- _Required work_:
A verbatim copy of the records is required, with all pictures left out.

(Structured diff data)
====

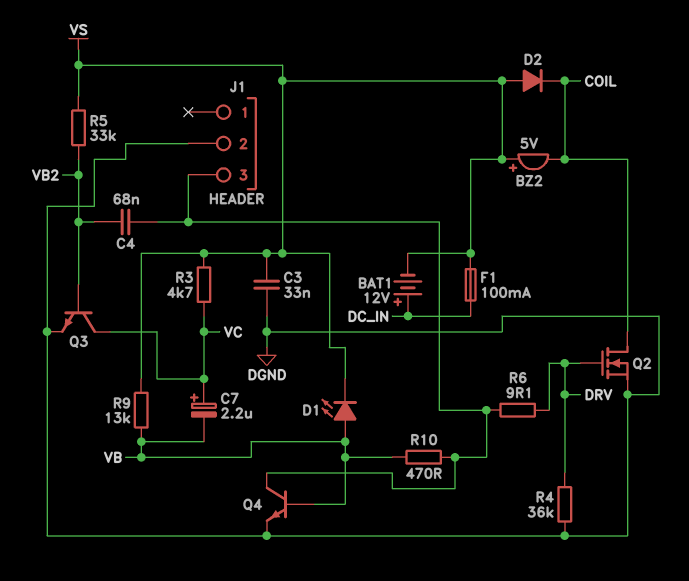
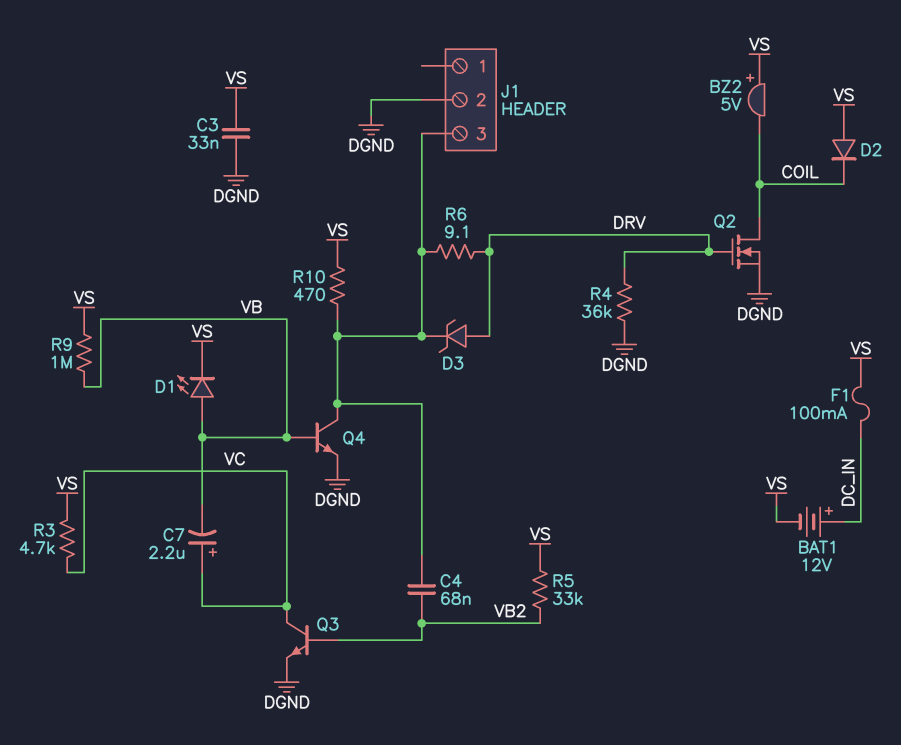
D3: none -> zener (A DRV, K J1/3)
R9: 13k (VB, VS) -> 1M (VB, VS)
R10: 470 (J1/3, VB) -> 470 (J1/3, VS)

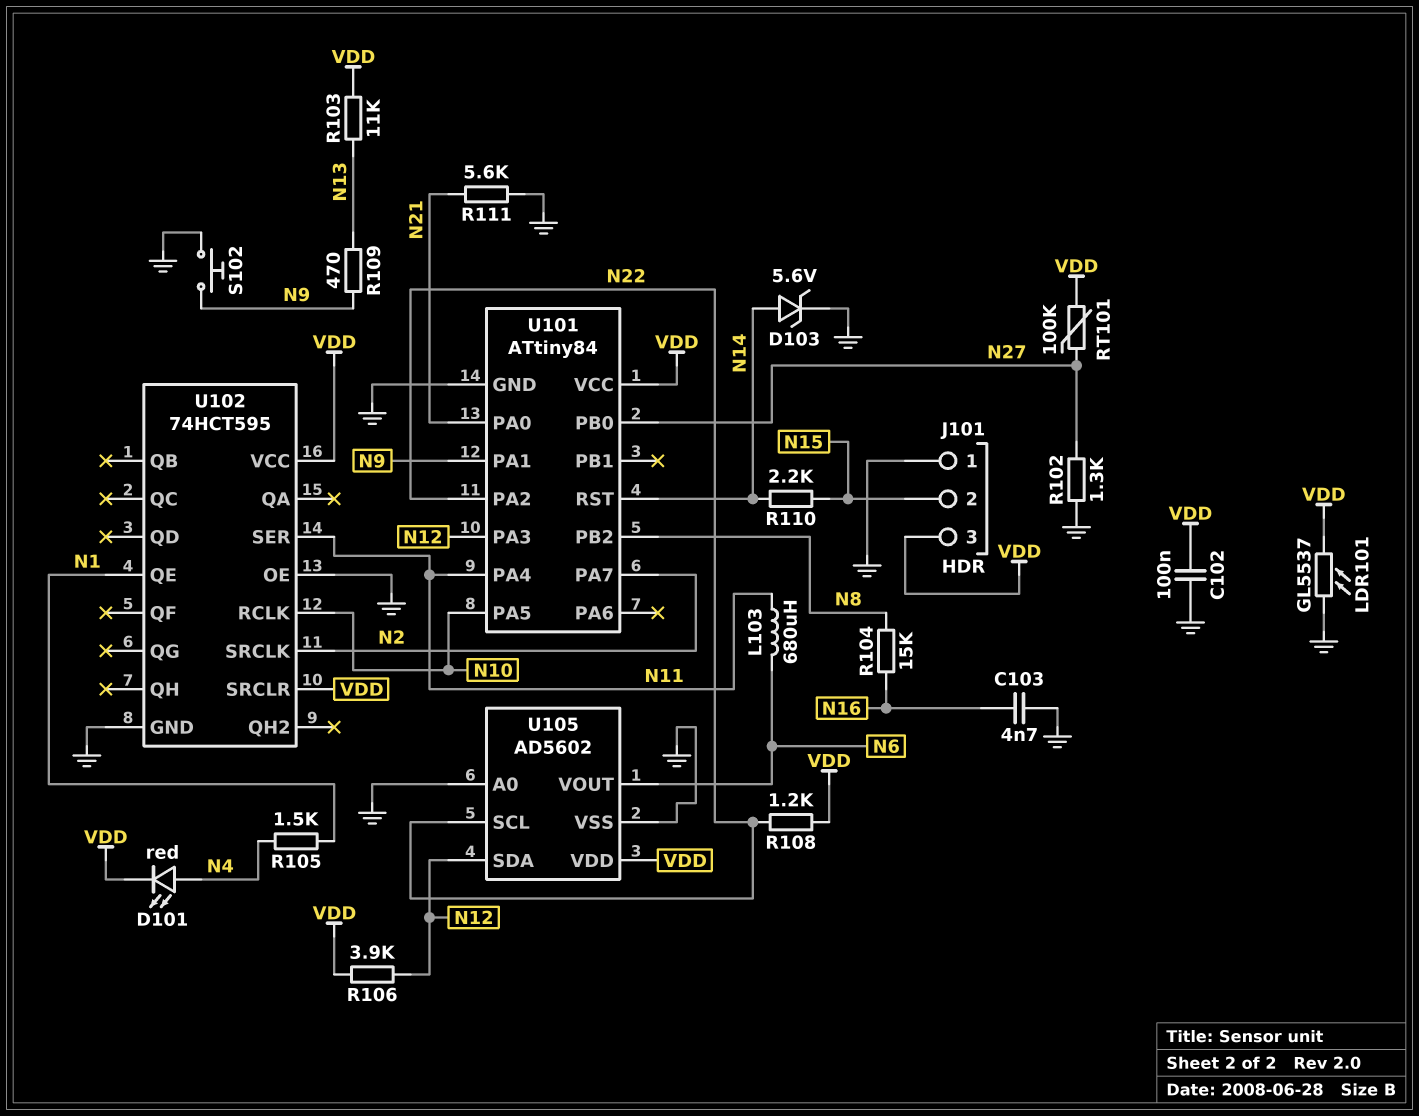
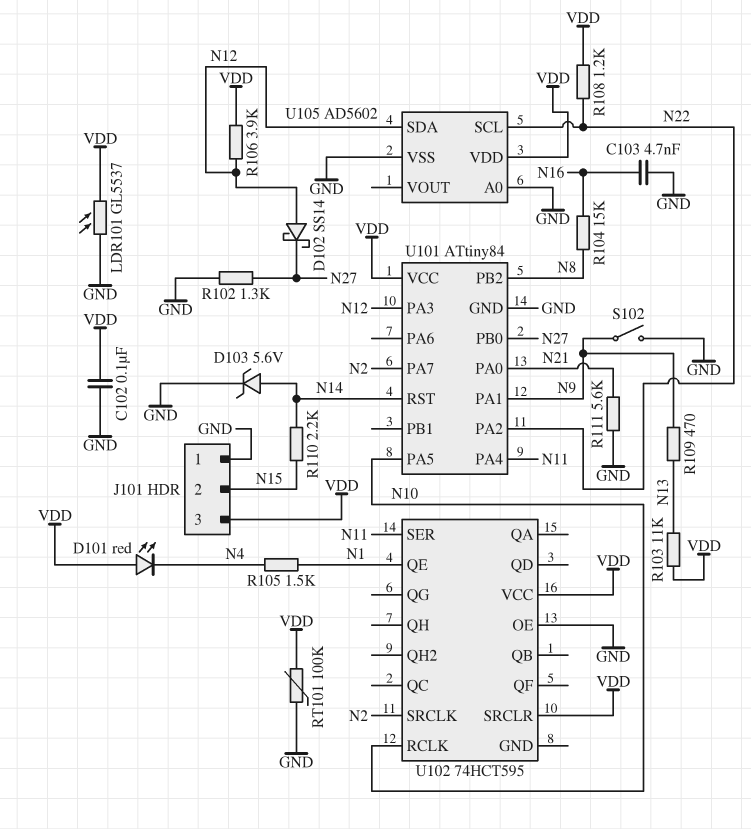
D101: LED red (A N4, K VDD) -> LED red (A VDD, K N4)
D102: none -> schottky SS14 (A N12, K N27)
L103: 680uH (N6, N11) -> none
RT101: 100k (N27, VDD) -> 100k (GND, VDD)
S102: button (GND, N9) -> switch (GND, N9)
U102 pin GND: GND -> none
U105 pin VOUT: N6 -> none

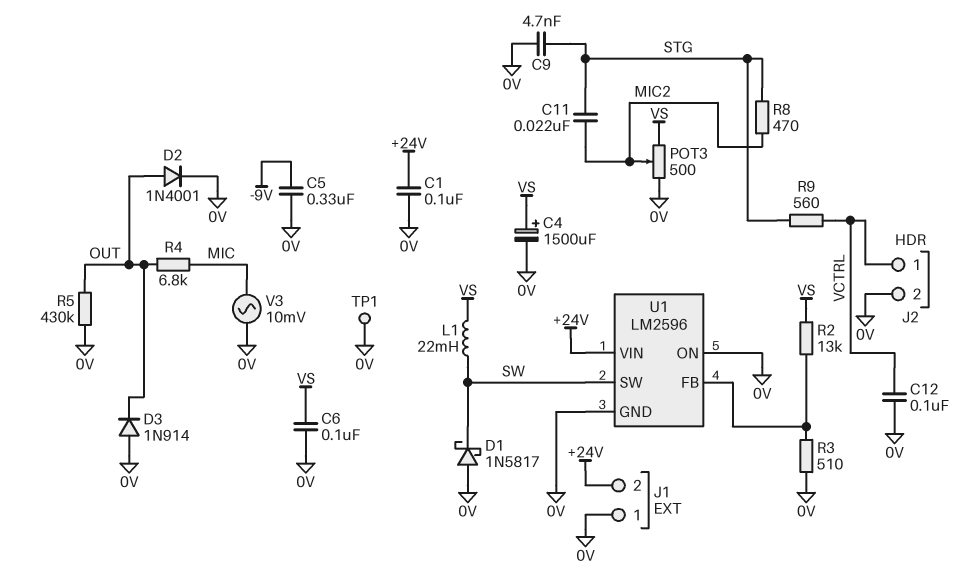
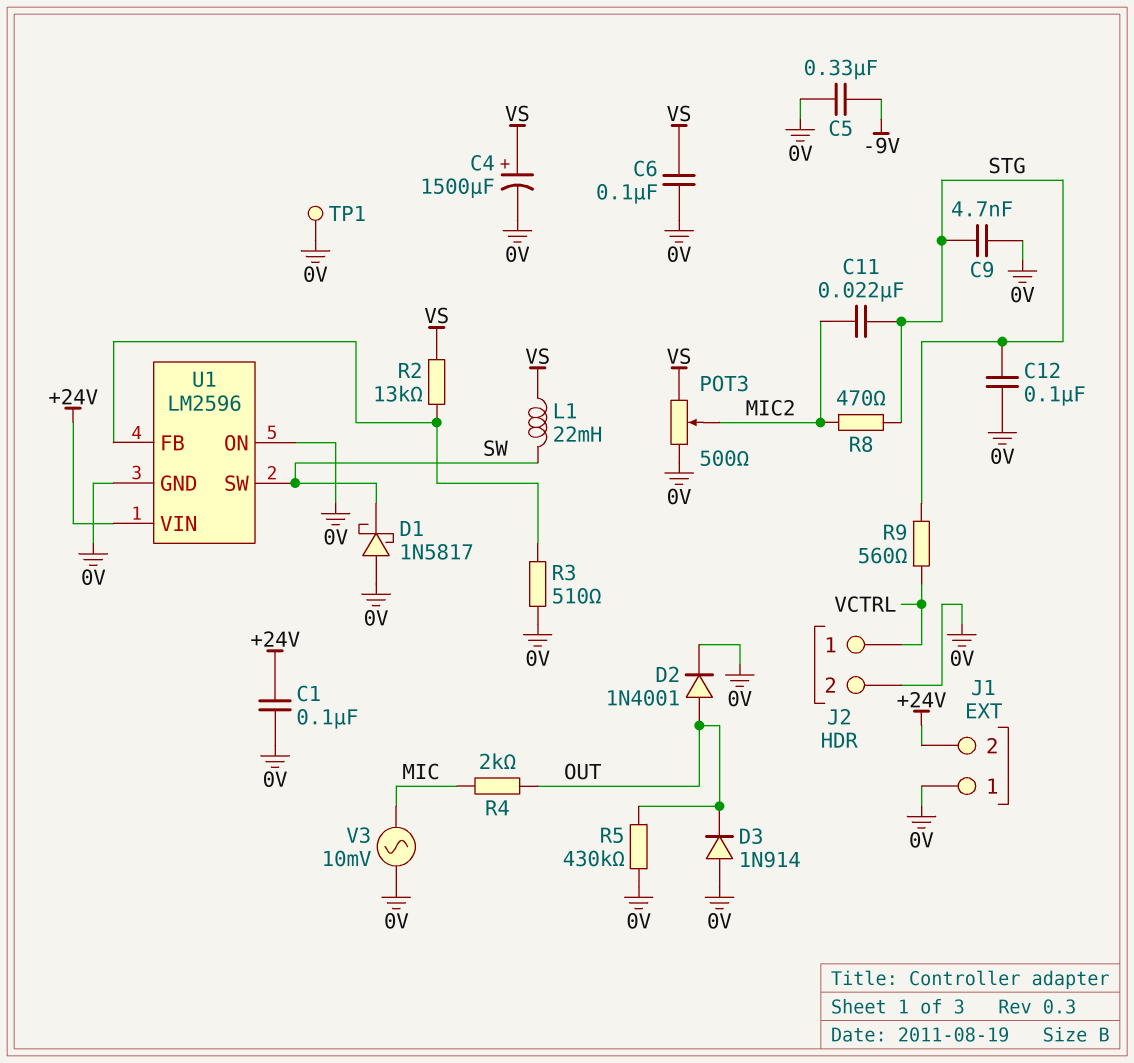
C12: 100nF (0V, VCTRL) -> 100nF (0V, STG)
R4: 6.8k (MIC, OUT) -> 2k (MIC, OUT)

====

- _Solution below_:
D3: none -> zener (A DRV, K J1/3)
R9: 13k (VB, VS) -> 1M (VB, VS)
R10: 470 (J1/3, VB) -> 470 (J1/3, VS)

D101: LED red (A N4, K VDD) -> LED red (A VDD, K N4)
D102: none -> schottky SS14 (A N12, K N27)
L103: 680uH (N6, N11) -> none
RT101: 100k (N27, VDD) -> 100k (GND, VDD)
S102: button (GND, N9) -> switch (GND, N9)
U102 pin GND: GND -> none
U105 pin VOUT: N6 -> none

C12: 100nF (0V, VCTRL) -> 100nF (0V, STG)
R4: 6.8k (MIC, OUT) -> 2k (MIC, OUT)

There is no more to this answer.